TASK PROMPT:
What you return must be every line below that includes the word "ridokok".

DATA PROVIDED:

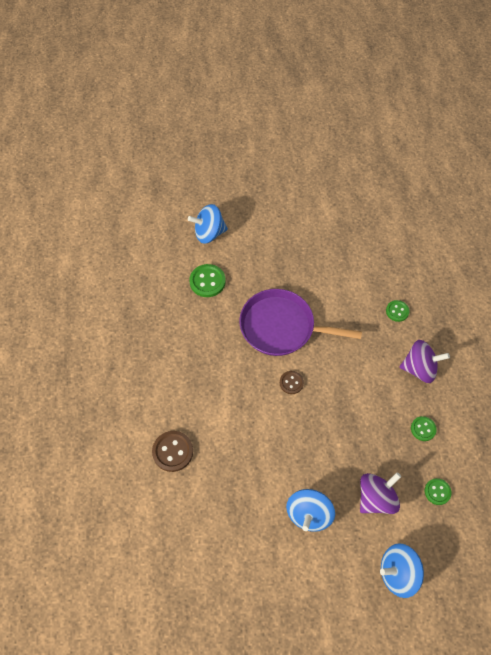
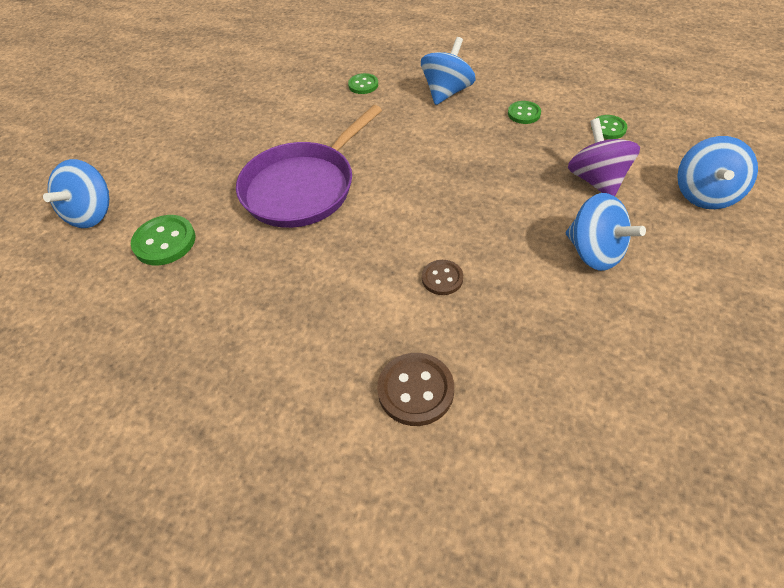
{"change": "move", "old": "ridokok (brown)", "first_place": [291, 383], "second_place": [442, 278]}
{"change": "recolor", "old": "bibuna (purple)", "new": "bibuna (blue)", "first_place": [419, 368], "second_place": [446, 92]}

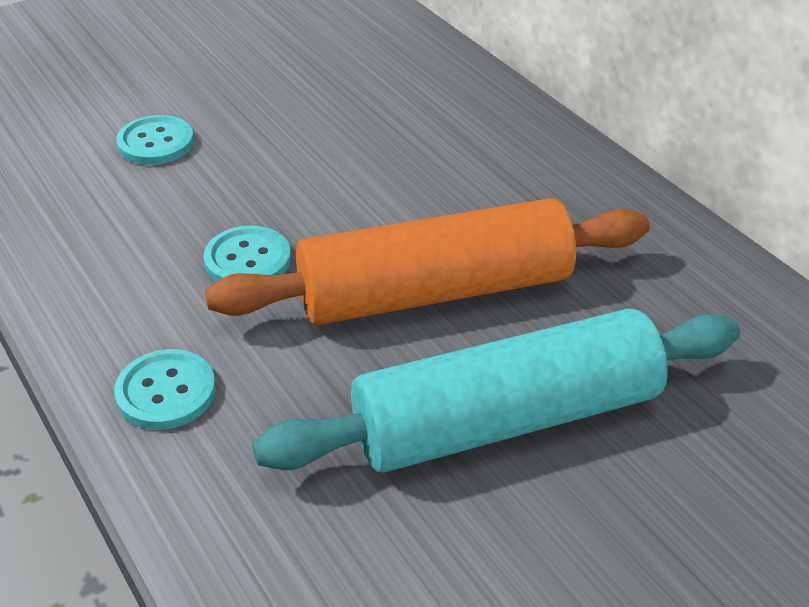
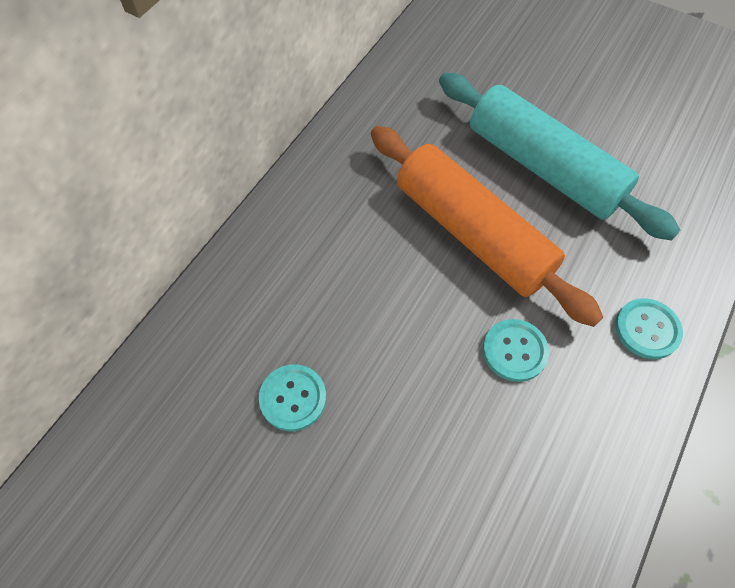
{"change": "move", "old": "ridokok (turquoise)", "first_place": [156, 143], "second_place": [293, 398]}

RESULT OF THIS EXERCISE:
{"change": "move", "old": "ridokok (brown)", "first_place": [291, 383], "second_place": [442, 278]}
{"change": "move", "old": "ridokok (turquoise)", "first_place": [156, 143], "second_place": [293, 398]}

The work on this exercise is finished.